_Required action_
All lines below must be repeated exactly, with the pictures omitted.

##### Recorded data #####

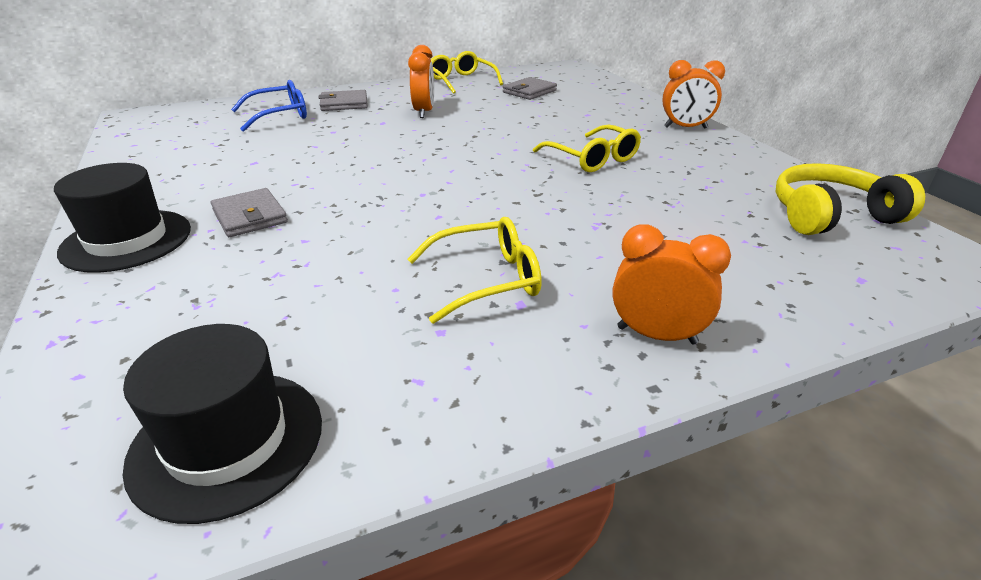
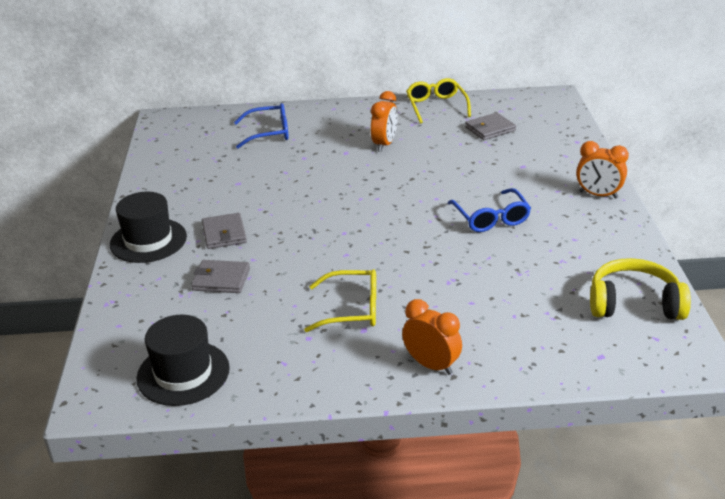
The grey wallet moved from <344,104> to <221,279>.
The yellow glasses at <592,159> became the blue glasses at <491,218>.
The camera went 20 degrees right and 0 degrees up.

#####

_Exercise response_
The grey wallet moved from <344,104> to <221,279>.
The yellow glasses at <592,159> became the blue glasses at <491,218>.
The camera went 20 degrees right and 0 degrees up.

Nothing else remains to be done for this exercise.